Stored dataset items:
● ● ● ● ●

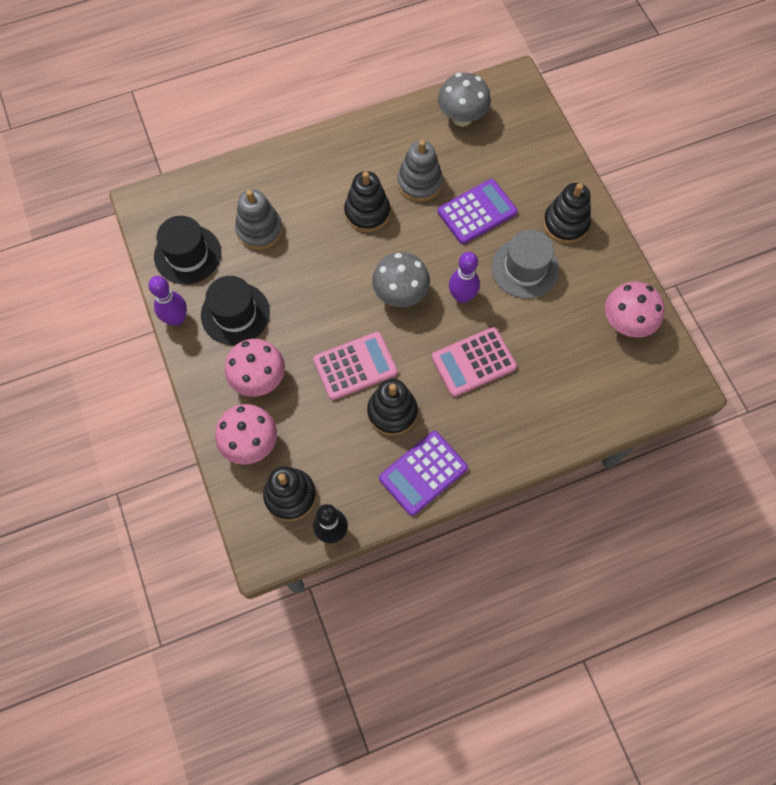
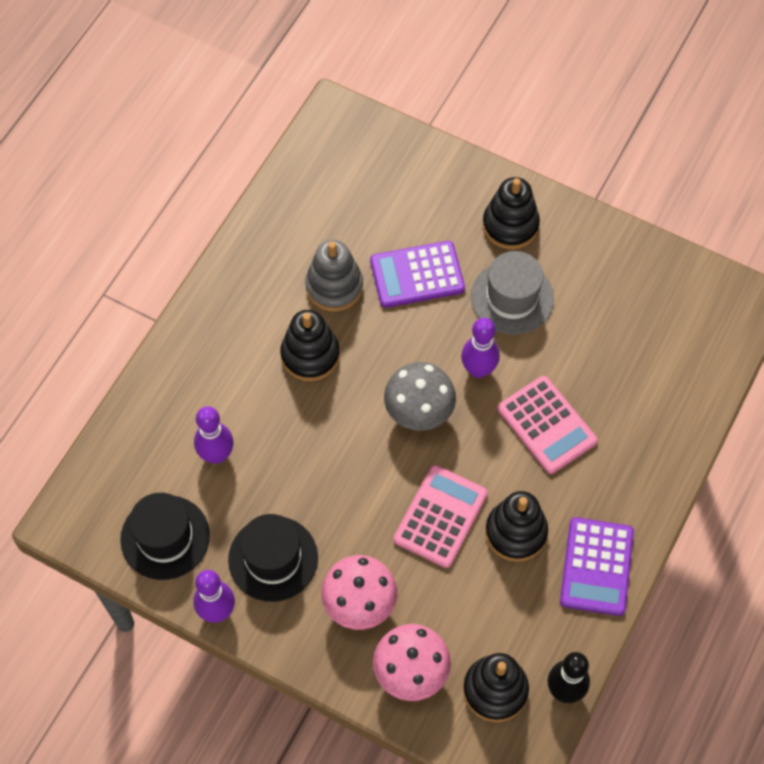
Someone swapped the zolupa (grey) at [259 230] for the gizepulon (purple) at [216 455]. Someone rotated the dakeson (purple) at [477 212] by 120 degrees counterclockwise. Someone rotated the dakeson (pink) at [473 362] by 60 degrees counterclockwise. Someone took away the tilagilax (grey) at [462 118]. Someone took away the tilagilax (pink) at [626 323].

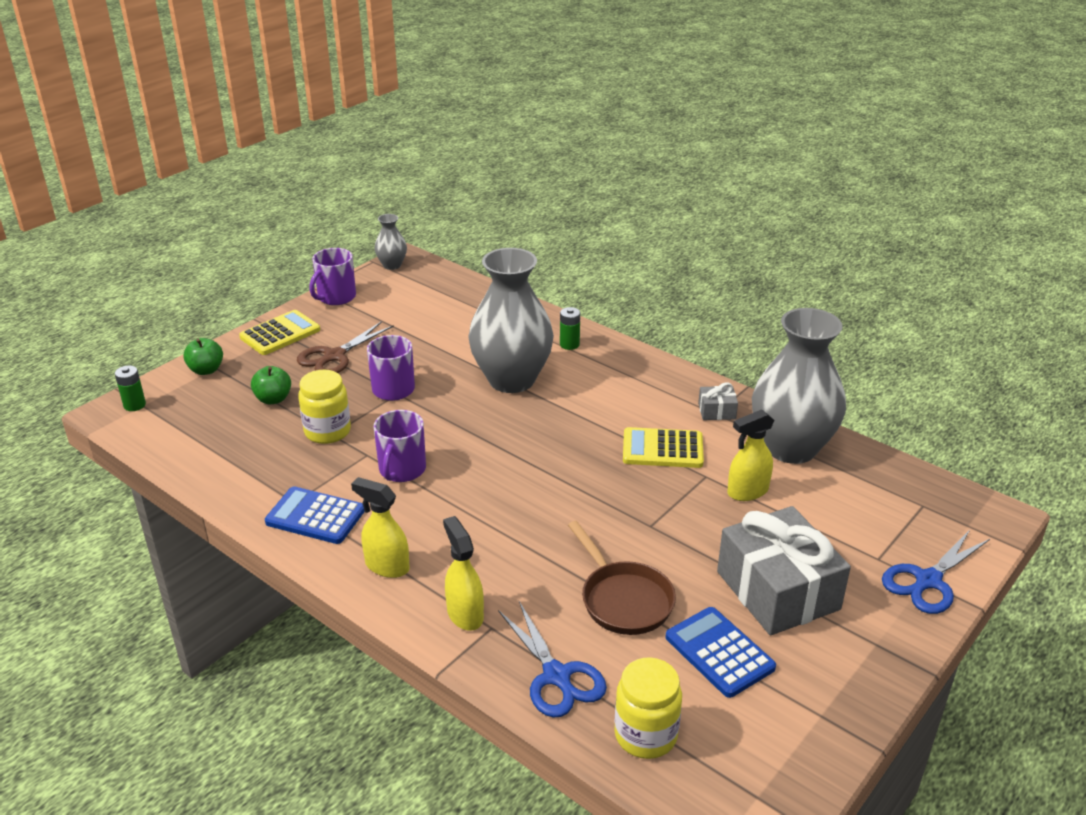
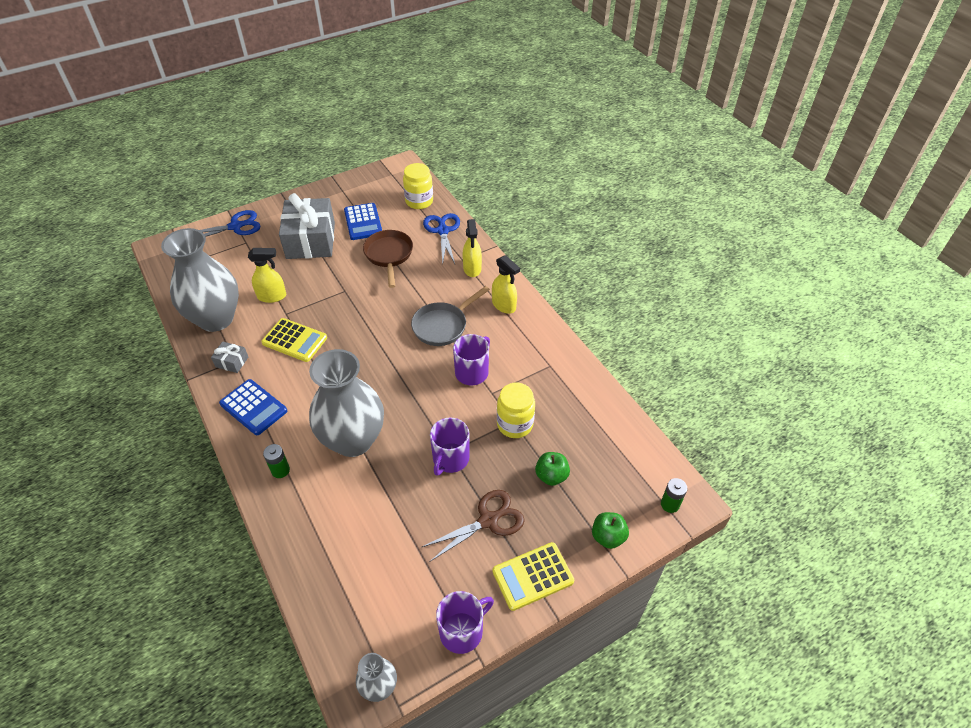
Someone carried the dakeson (blue) from [315 516] to [253 407]. Someone put down the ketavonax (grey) at [442 326].

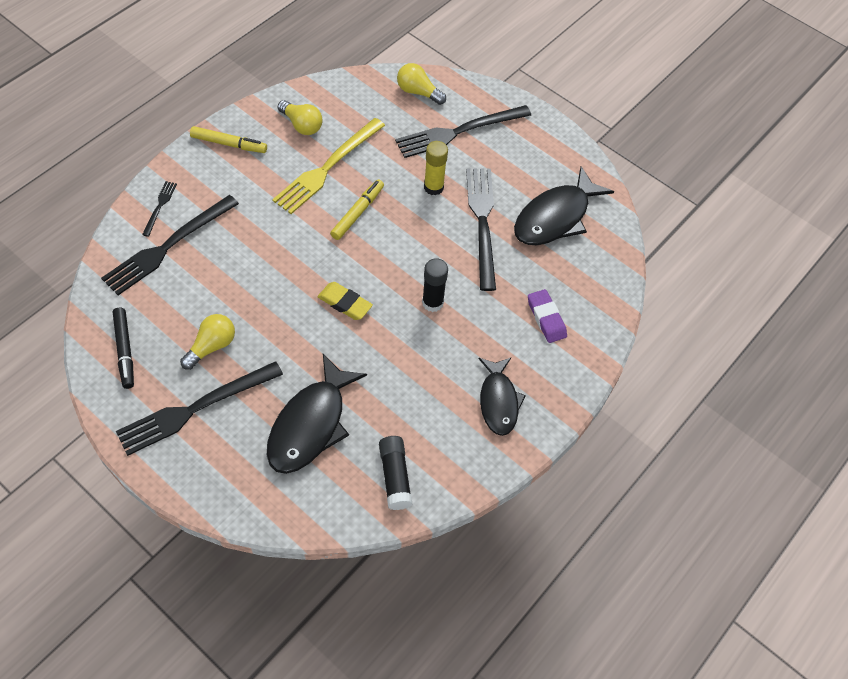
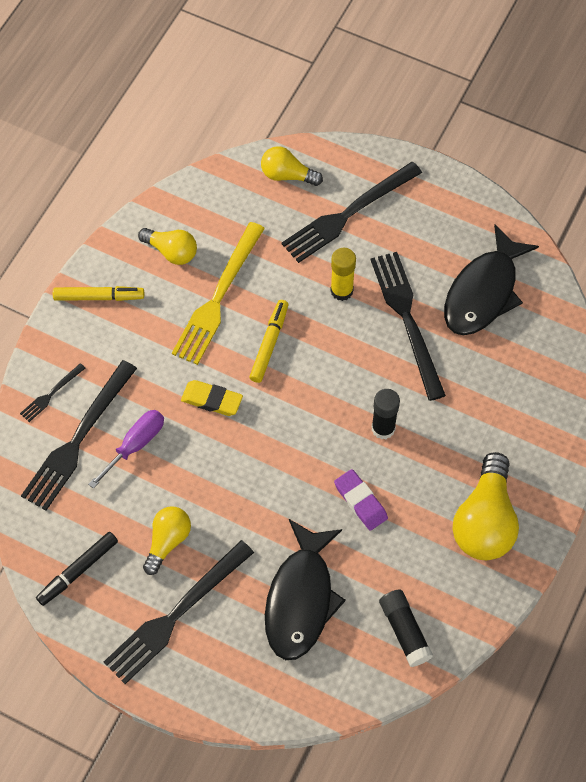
Someone rotated the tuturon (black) at [160 206] by 135 degrees counterclockwise. Someone rotated the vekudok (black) at [125 350] by 75 degrees clockwise. Someone put down the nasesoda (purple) at [135 445]. Someone carried the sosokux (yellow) from [345 303] to [212 400]. Someone carried the sosokux (purple) from [546 318] to [360 501]. Someone swapped the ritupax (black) at [498 401] for the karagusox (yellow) at [485 521].

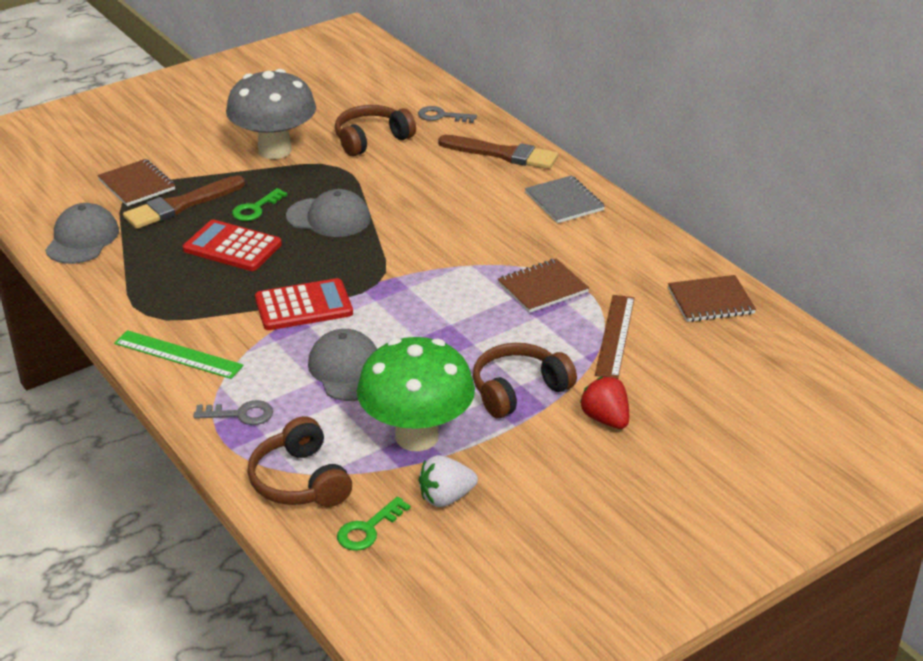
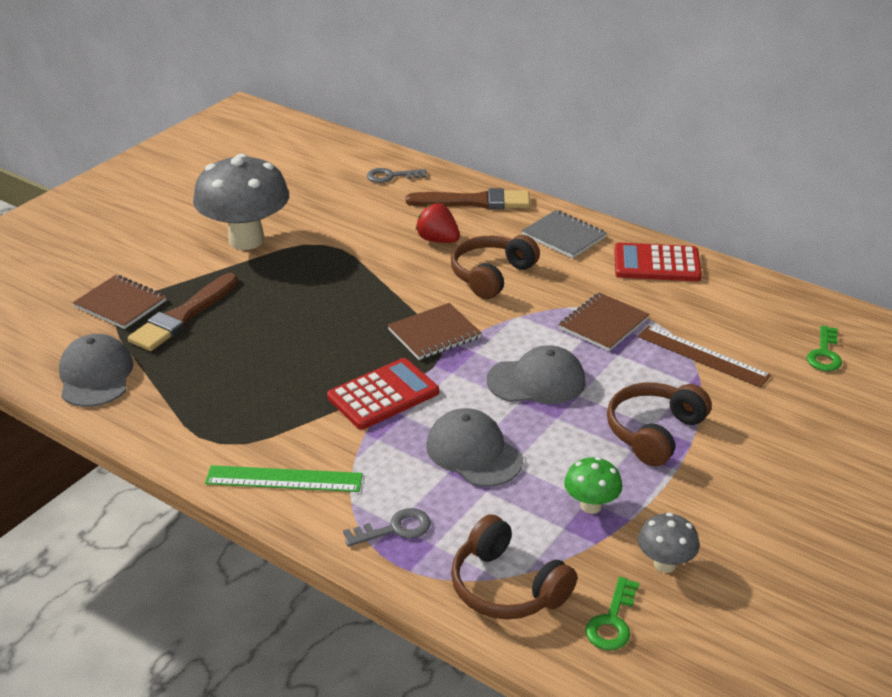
Someone carried the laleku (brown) from [710 301] to [434 334]. Someone carried the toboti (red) from [605 419] to [438 240]. Someone carried the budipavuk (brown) from [371 140] to [491 275]. Someone carried the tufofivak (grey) from [328 218] to [536 381]. Someone scaled the tilagilax (green) at [417 436] by 0.46. Someone carried the dakeson (red) from [232 247] to [656 264]. Someone rotated the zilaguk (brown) at [615 336] by 45 degrees counterclockwise. Someone swapped the toboti (white) at [446 497] for the tilagilax (grey) at [665 564]. Someone carried the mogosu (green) from [255 209] to [824 354].

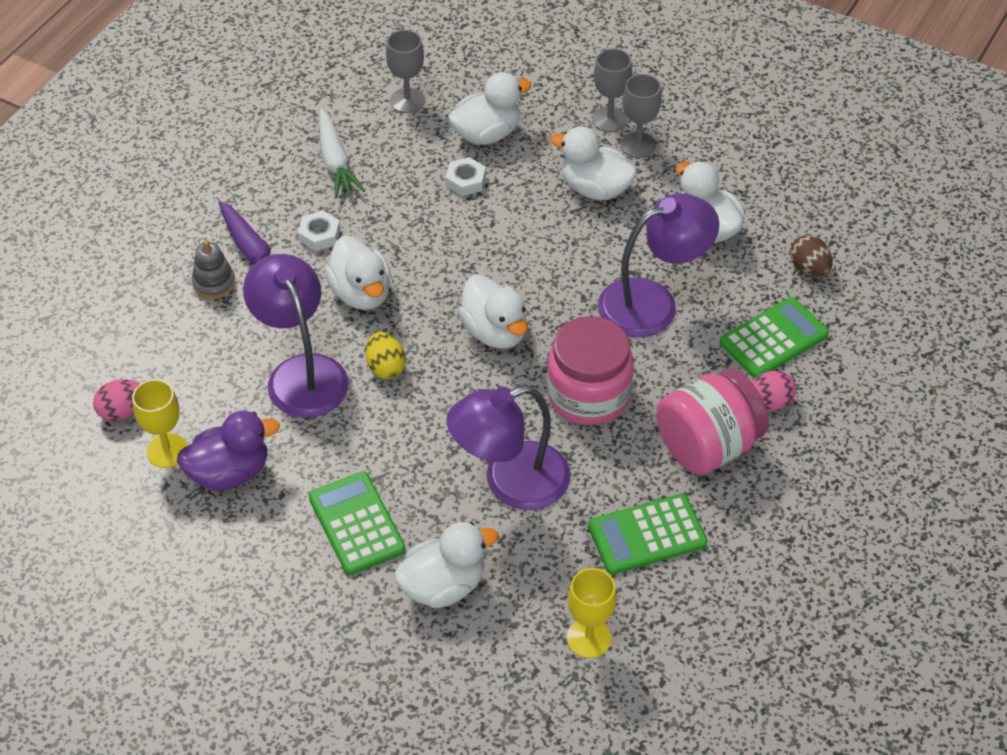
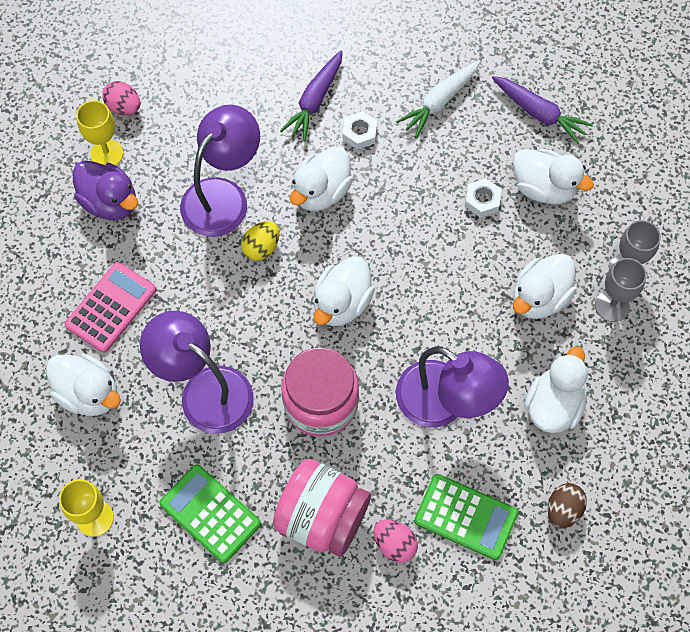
Someone repainted the dakeson (green) at [356 524], which became the dakeson (pink) at [111 307]. Someone swapped the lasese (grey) at [407 101] for the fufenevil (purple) at [539 113]. Someone rotated the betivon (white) at [595 188] by 135 degrees counterclockwise. Someone took away the zolupa (grey) at [214 283].

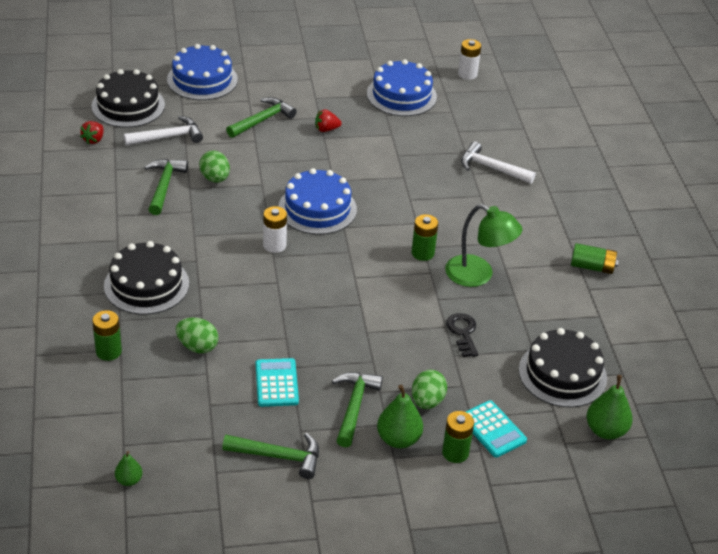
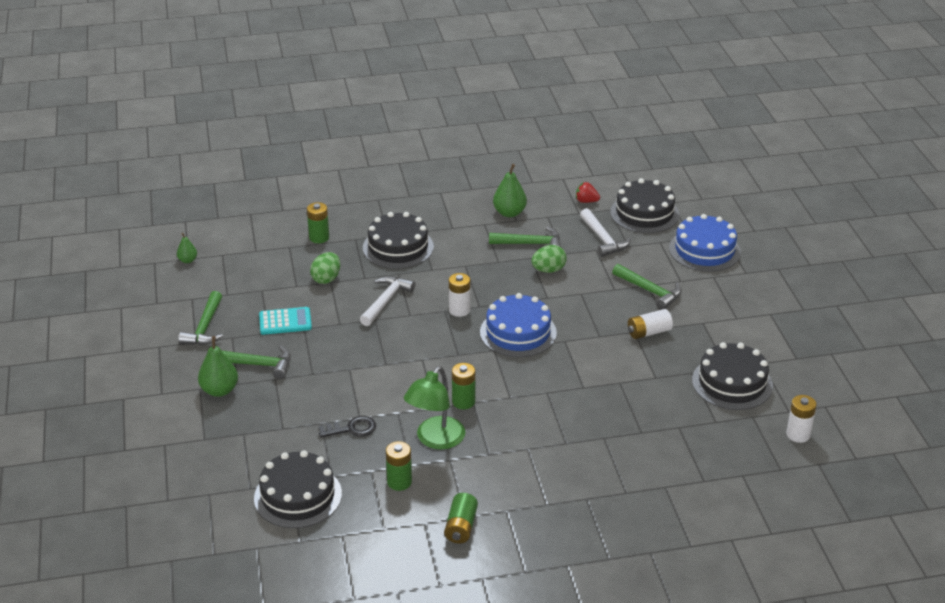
Someone carried the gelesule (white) from [491 168] to [386 301]. Someone carried the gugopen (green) from [455 453] to [399 482]. Someone carried the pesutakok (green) from [605 430] to [509 213]. Someone swapped the toboti (red) at [326 129] for the gugopen (white) at [648 332]. Someone repainted the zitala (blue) at [401 95], which became the zitala (black) at [732 383]. Someone took away the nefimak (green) at [427 401]. Someone took away the dakeson (turquoise) at [492 429].

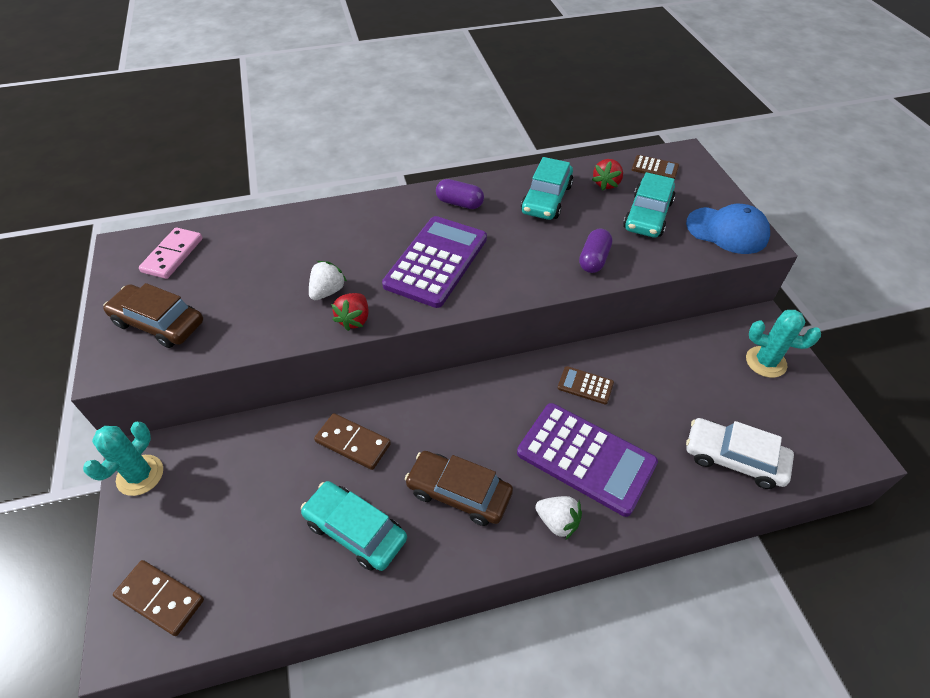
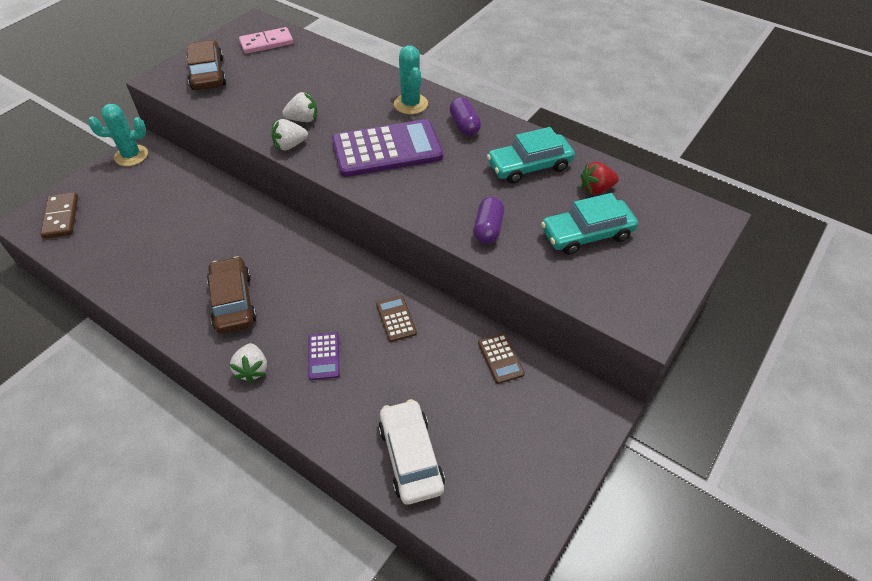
Someone repainted the toboti (red) at [354 320], which became the toboti (white) at [290 145]. Someone scaled the dakeson (purple) at [586 458] by 0.45. Someone carried the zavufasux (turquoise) from [766 362] to [411 104]. Someone rotated the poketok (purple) at [594 259] by 60 degrees counterclockwise. Someone carried the dakeson (brown) from [655 168] to [500 358]. Someone took away the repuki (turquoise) at [355 530]. Someone took away the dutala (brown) at [353 443]. Someone took away the tufofivak (blue) at [727 230].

● ● ● ● ●

[ACTIVITY] Drop the pictures and give every line above again exactly.

[EXERCISE ANSWER]
Someone swapped the zolupa (grey) at [259 230] for the gizepulon (purple) at [216 455]. Someone rotated the dakeson (purple) at [477 212] by 120 degrees counterclockwise. Someone rotated the dakeson (pink) at [473 362] by 60 degrees counterclockwise. Someone took away the tilagilax (grey) at [462 118]. Someone took away the tilagilax (pink) at [626 323].

Someone carried the dakeson (blue) from [315 516] to [253 407]. Someone put down the ketavonax (grey) at [442 326].

Someone rotated the tuturon (black) at [160 206] by 135 degrees counterclockwise. Someone rotated the vekudok (black) at [125 350] by 75 degrees clockwise. Someone put down the nasesoda (purple) at [135 445]. Someone carried the sosokux (yellow) from [345 303] to [212 400]. Someone carried the sosokux (purple) from [546 318] to [360 501]. Someone swapped the ritupax (black) at [498 401] for the karagusox (yellow) at [485 521].

Someone carried the laleku (brown) from [710 301] to [434 334]. Someone carried the toboti (red) from [605 419] to [438 240]. Someone carried the budipavuk (brown) from [371 140] to [491 275]. Someone carried the tufofivak (grey) from [328 218] to [536 381]. Someone scaled the tilagilax (green) at [417 436] by 0.46. Someone carried the dakeson (red) from [232 247] to [656 264]. Someone rotated the zilaguk (brown) at [615 336] by 45 degrees counterclockwise. Someone swapped the toboti (white) at [446 497] for the tilagilax (grey) at [665 564]. Someone carried the mogosu (green) from [255 209] to [824 354].

Someone repainted the dakeson (green) at [356 524], which became the dakeson (pink) at [111 307]. Someone swapped the lasese (grey) at [407 101] for the fufenevil (purple) at [539 113]. Someone rotated the betivon (white) at [595 188] by 135 degrees counterclockwise. Someone took away the zolupa (grey) at [214 283].

Someone carried the gelesule (white) from [491 168] to [386 301]. Someone carried the gugopen (green) from [455 453] to [399 482]. Someone carried the pesutakok (green) from [605 430] to [509 213]. Someone swapped the toboti (red) at [326 129] for the gugopen (white) at [648 332]. Someone repainted the zitala (blue) at [401 95], which became the zitala (black) at [732 383]. Someone took away the nefimak (green) at [427 401]. Someone took away the dakeson (turquoise) at [492 429].

Someone repainted the toboti (red) at [354 320], which became the toboti (white) at [290 145]. Someone scaled the dakeson (purple) at [586 458] by 0.45. Someone carried the zavufasux (turquoise) from [766 362] to [411 104]. Someone rotated the poketok (purple) at [594 259] by 60 degrees counterclockwise. Someone carried the dakeson (brown) from [655 168] to [500 358]. Someone took away the repuki (turquoise) at [355 530]. Someone took away the dutala (brown) at [353 443]. Someone took away the tufofivak (blue) at [727 230].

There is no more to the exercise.